Task details: Return the entries below in their exact form, leaving the pictures out.

[Stored data entries]
----

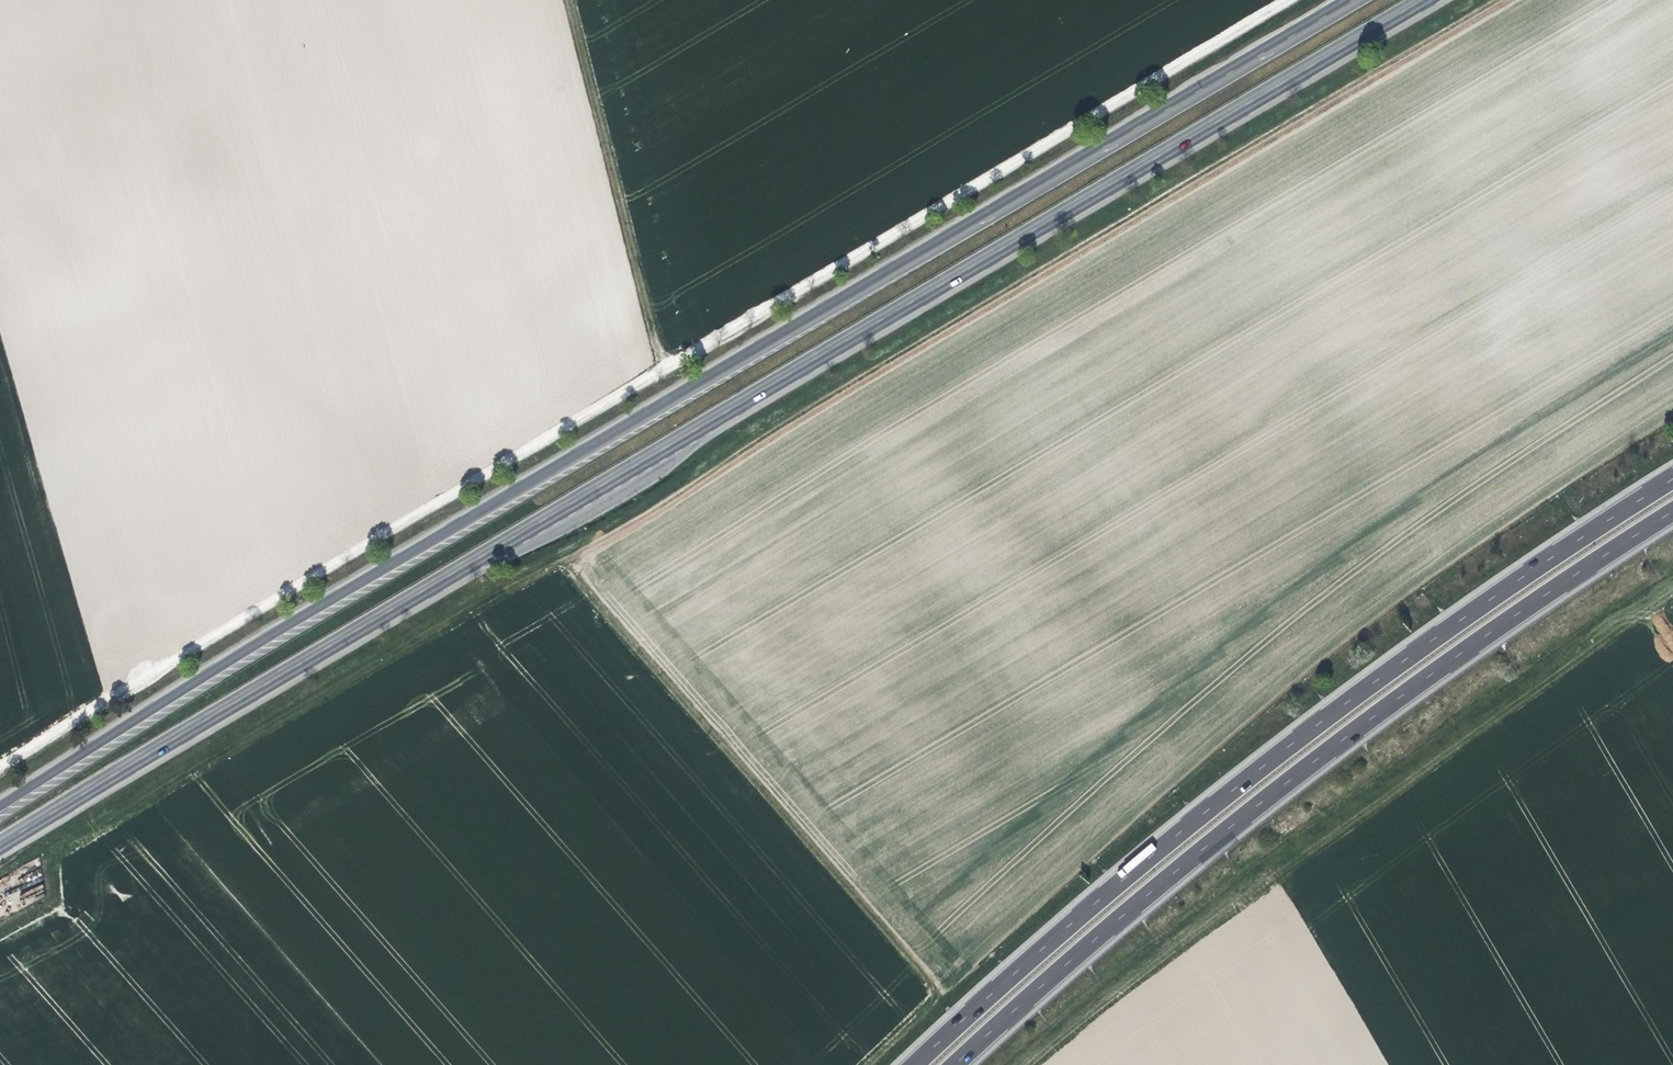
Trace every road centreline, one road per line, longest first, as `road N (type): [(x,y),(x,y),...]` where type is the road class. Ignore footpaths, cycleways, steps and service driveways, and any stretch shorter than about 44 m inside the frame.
road 1 (primary): [(0,843),(1420,0)]
road 2 (primary): [(1353,0),(483,506),(0,804)]
road 3 (track): [(0,771),(1286,0)]
road 4 (motorway): [(1672,478),(1301,736),(1027,961),(917,1064)]
road 5 (motorway): [(956,1064),(1321,756),(1672,511)]
road 6 (track): [(566,0),(661,372)]

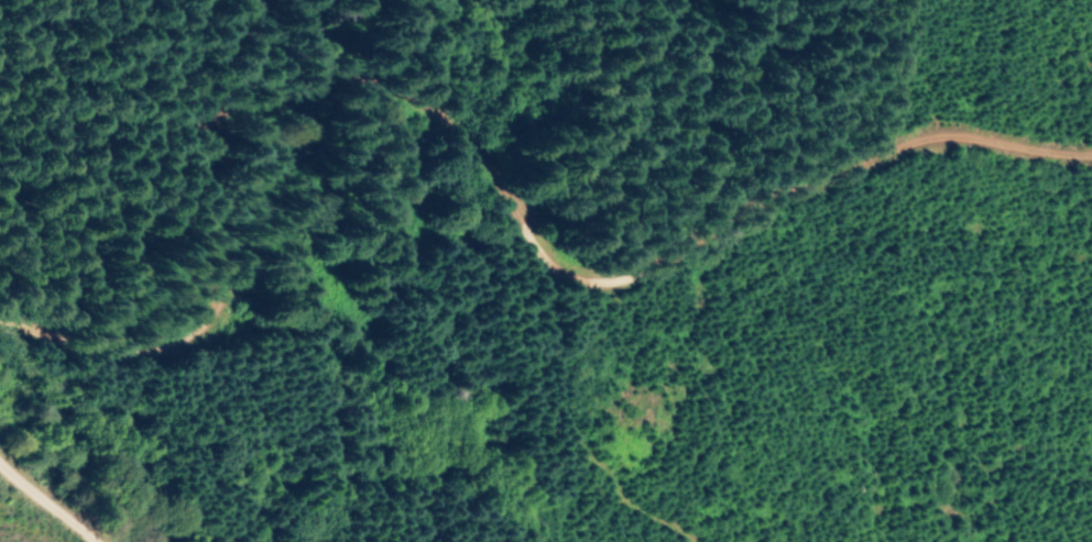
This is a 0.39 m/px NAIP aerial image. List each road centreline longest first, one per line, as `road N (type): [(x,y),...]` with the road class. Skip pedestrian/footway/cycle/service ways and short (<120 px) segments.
road 1 (residential): [(0,342),(146,364),(221,288),(255,154),(315,112),(386,103),(439,114),(515,215),(575,402),(657,497),(681,541)]
road 2 (residential): [(540,286),(615,283),(821,195),(925,178),(1016,195),(1091,175)]
road 3 (residential): [(0,392),(76,541)]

----

Task output:
Trace every road centreline, one road per line, longest first, as `road N (type): [(x,y),(x,y),...]` where type is the road class. Ignore footpaths, cycleways, steps and service driveways, and any stretch shorter than about 44 m inside the frame.
road 1 (primary): [(0,843),(1420,0)]
road 2 (primary): [(1353,0),(483,506),(0,804)]
road 3 (track): [(0,771),(1286,0)]
road 4 (motorway): [(1672,478),(1301,736),(1027,961),(917,1064)]
road 5 (motorway): [(956,1064),(1321,756),(1672,511)]
road 6 (track): [(566,0),(661,372)]

This is a 0.39 m/px NAIP aerial image. List each road centreline longest first, one per line, as `road N (type): [(x,y),...]` with the road class. Skip pedestrian/footway/cycle/service ways and short (<120 px) segments.
road 1 (residential): [(0,342),(146,364),(221,288),(255,154),(315,112),(386,103),(439,114),(515,215),(575,402),(657,497),(681,541)]
road 2 (residential): [(540,286),(615,283),(821,195),(925,178),(1016,195),(1091,175)]
road 3 (residential): [(0,392),(76,541)]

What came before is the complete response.